● Work order
Count, in the entries below, the lines in which "size" occurs. Give the number, nothing more.

[Items from a data source]
* * * * * * *
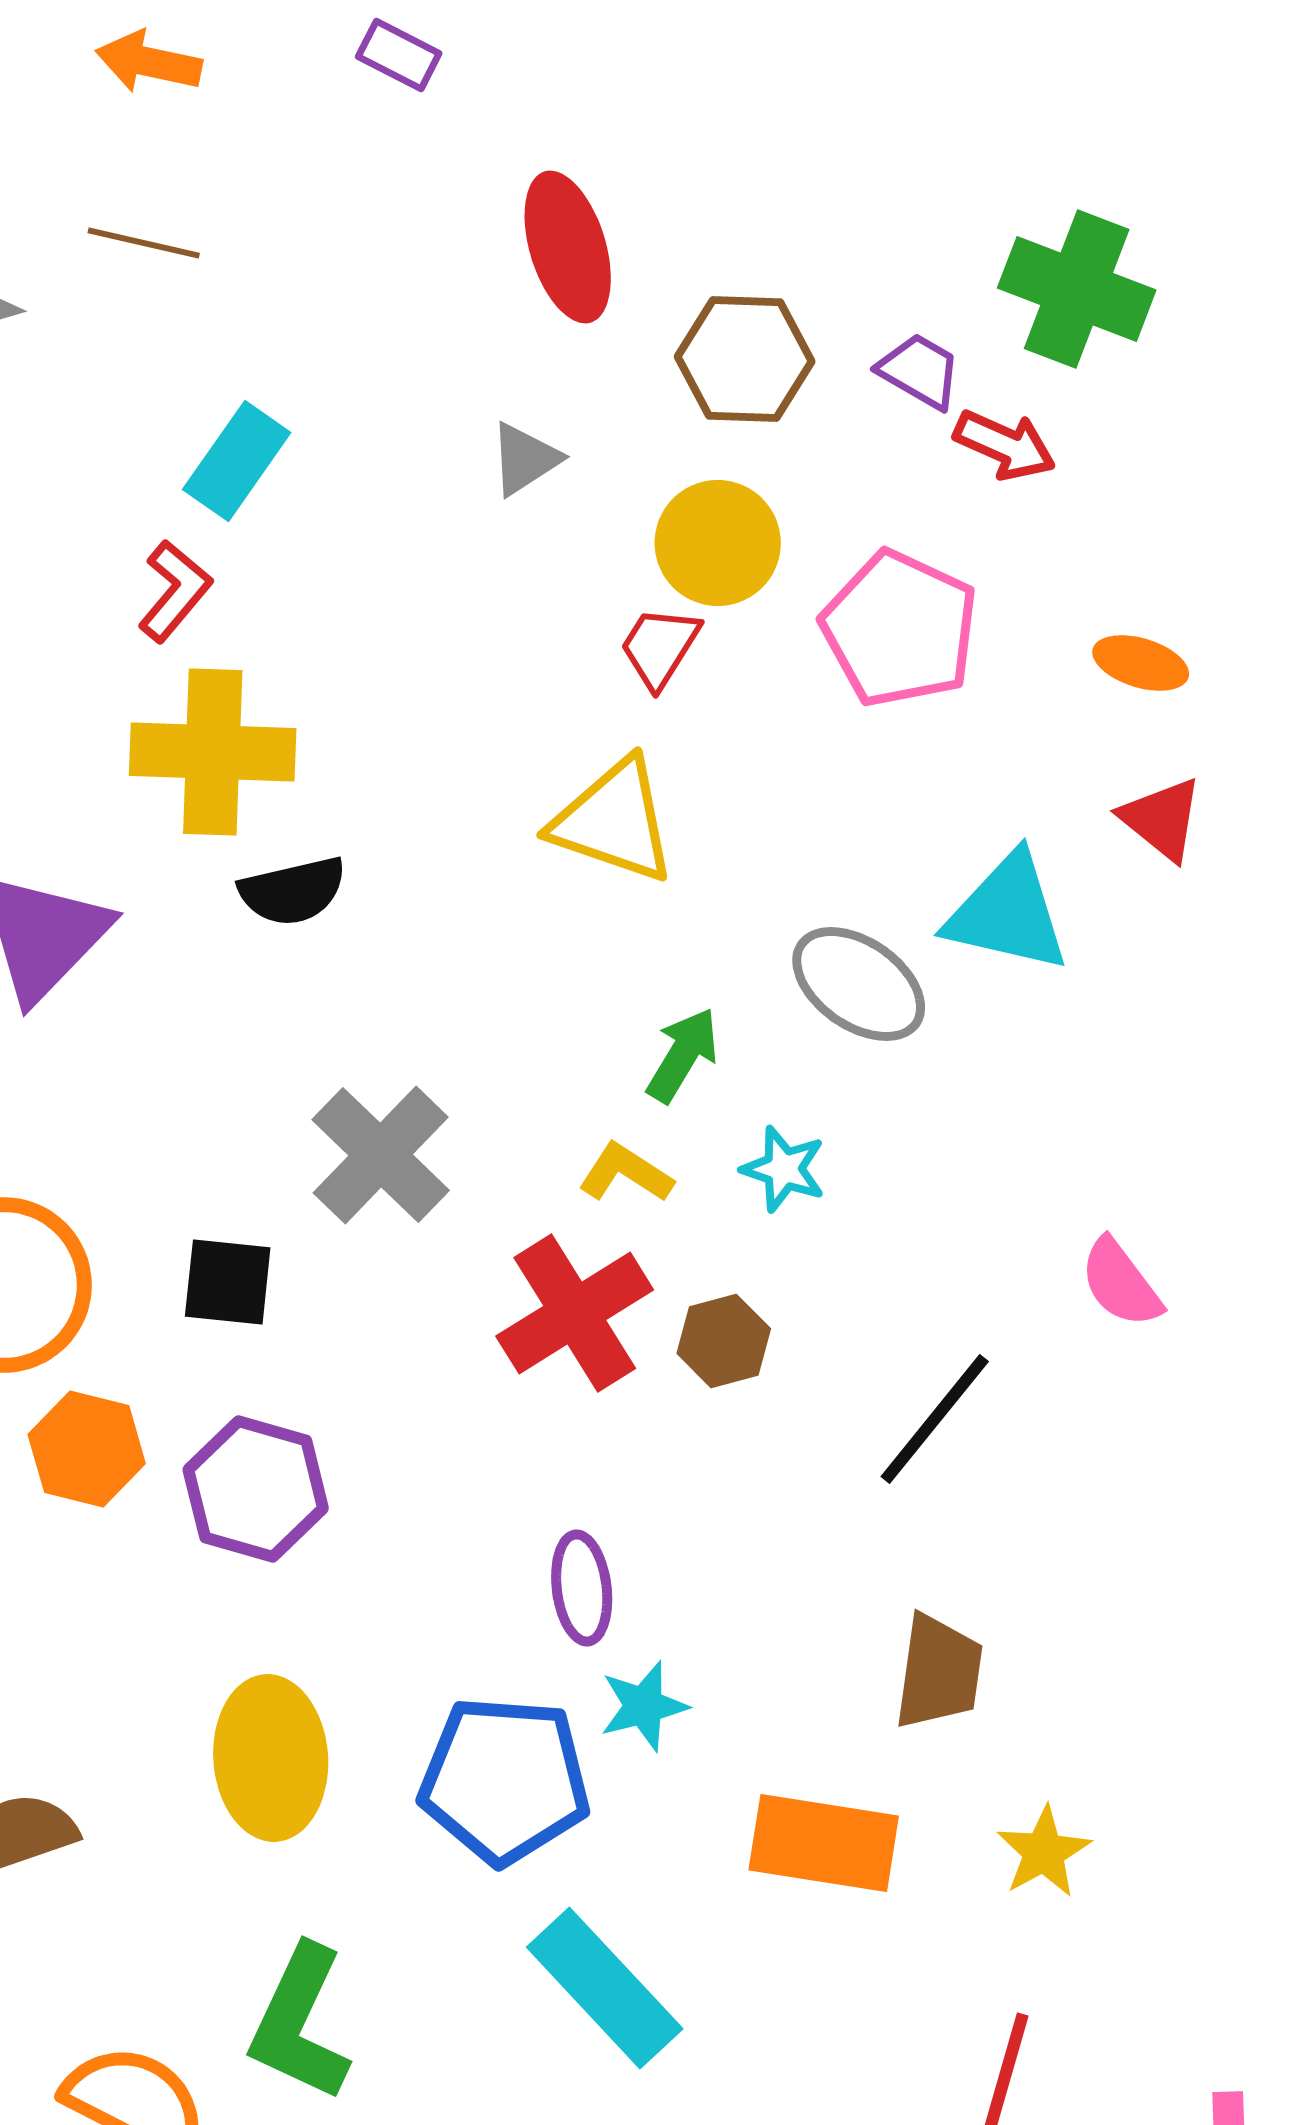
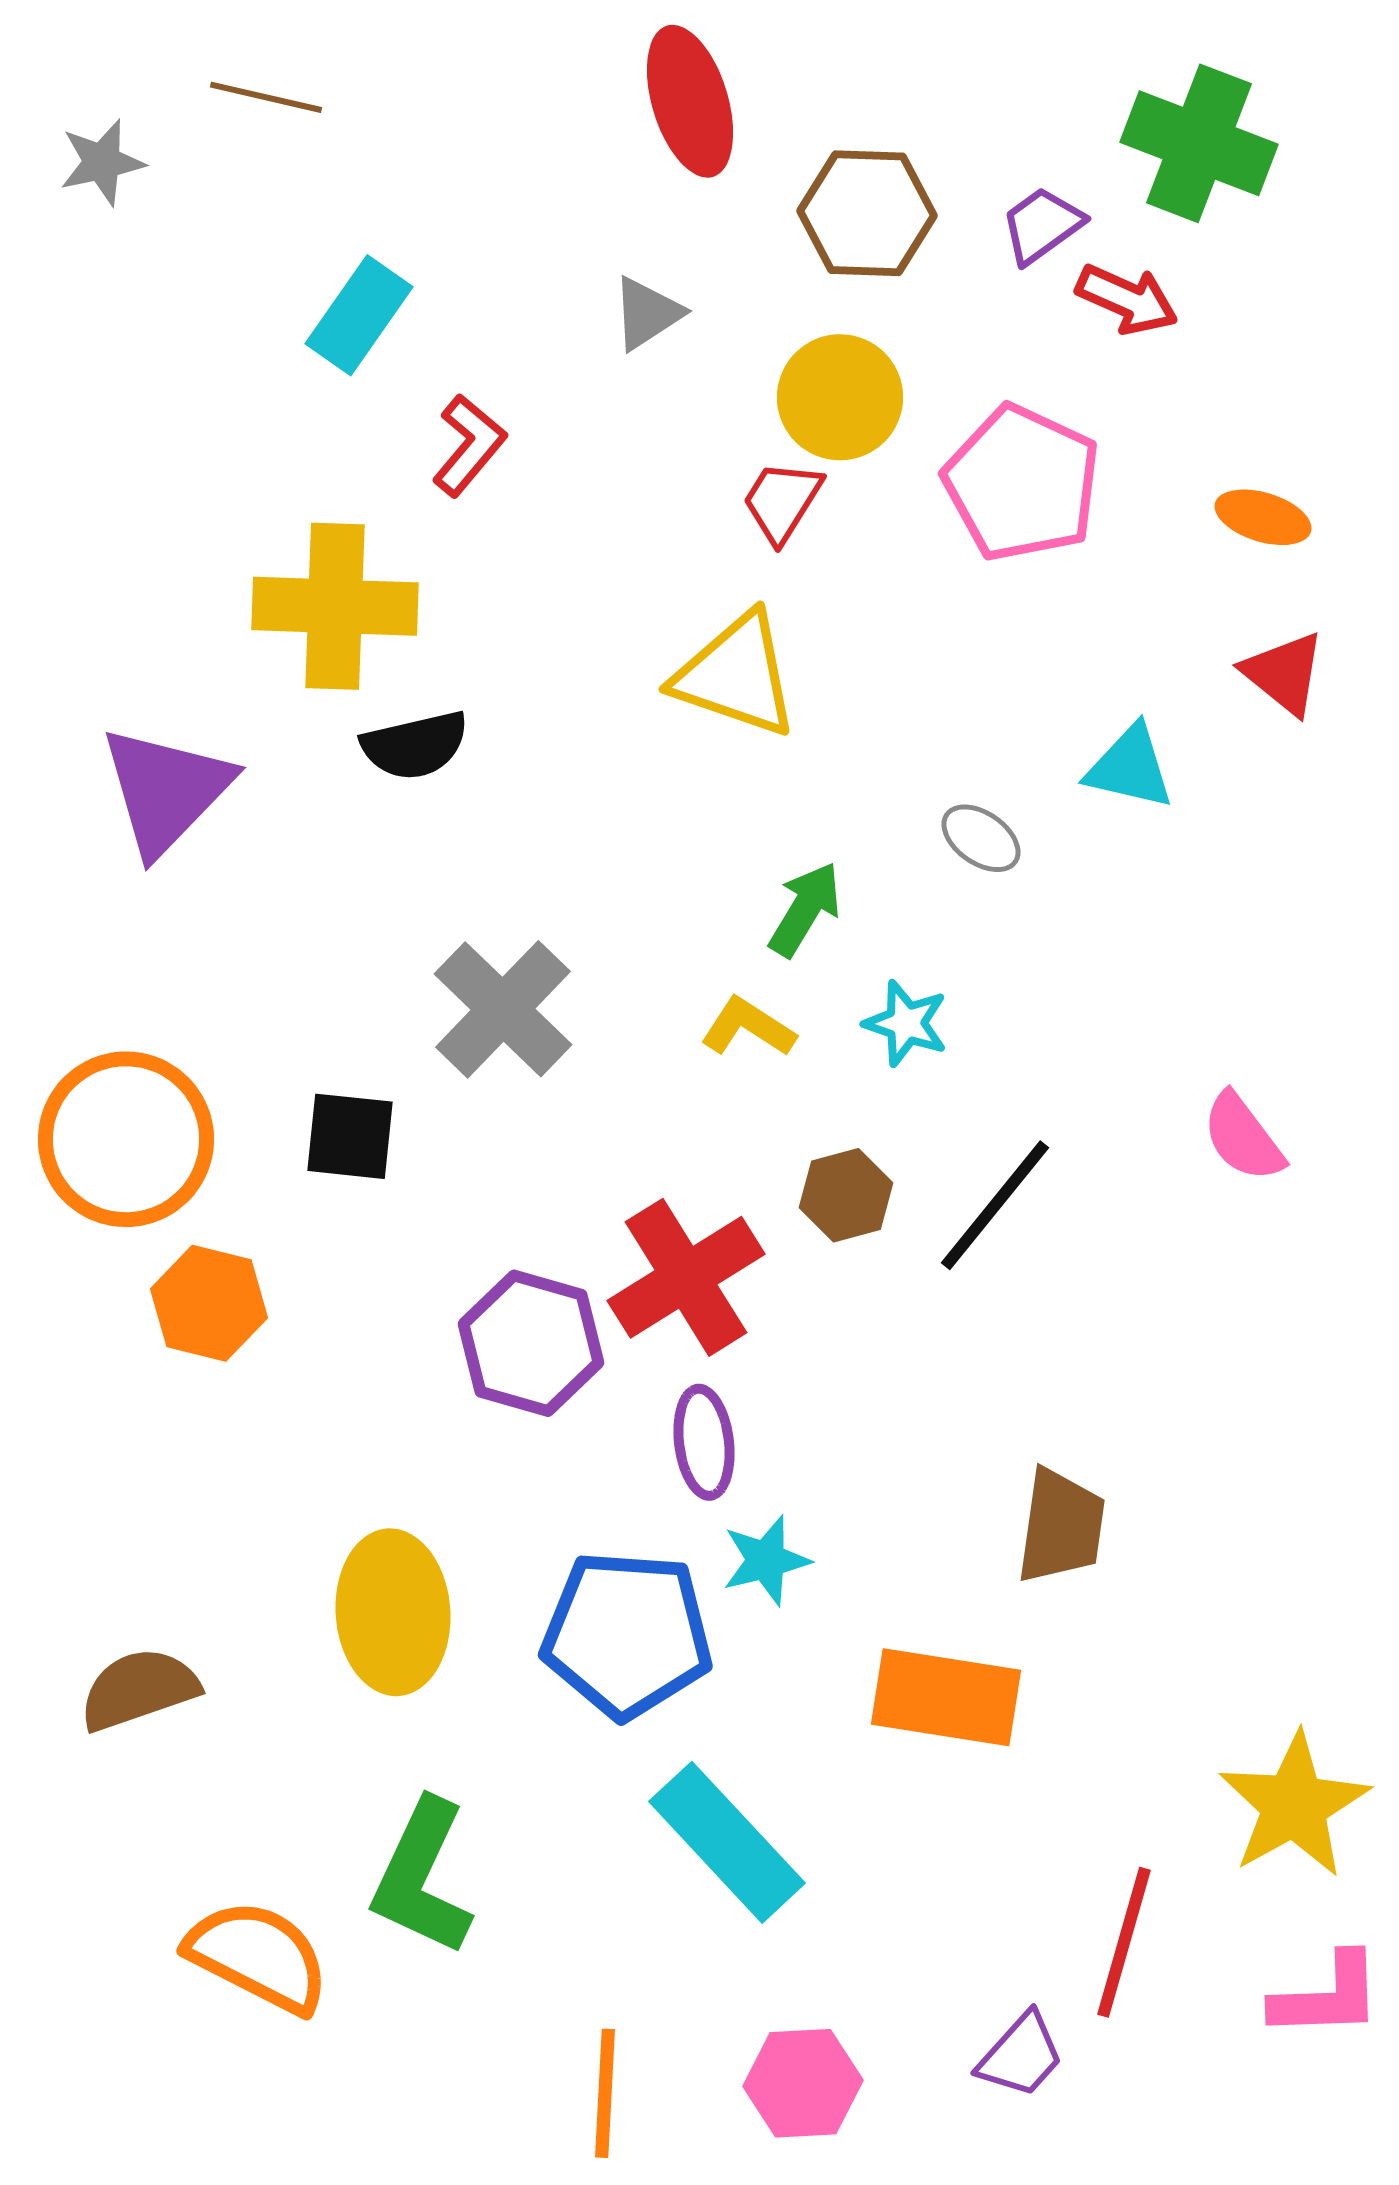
purple trapezoid: (920, 371) -> (1042, 225), turned -66
red L-shape: (175, 591) -> (469, 445), moved
cyan triangle: (1008, 913) -> (1130, 767), size x0.7
gray ellipse: (859, 984) -> (981, 838), size x0.6
red cross: (575, 1313) -> (686, 1277), moved
black line: (935, 1419) -> (995, 1205), moved
purple hexagon: (256, 1489) -> (531, 1343), moved
yellow star: (1044, 1852) -> (1294, 1805), moved, size x1.6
* * * * * * *
● Task output
3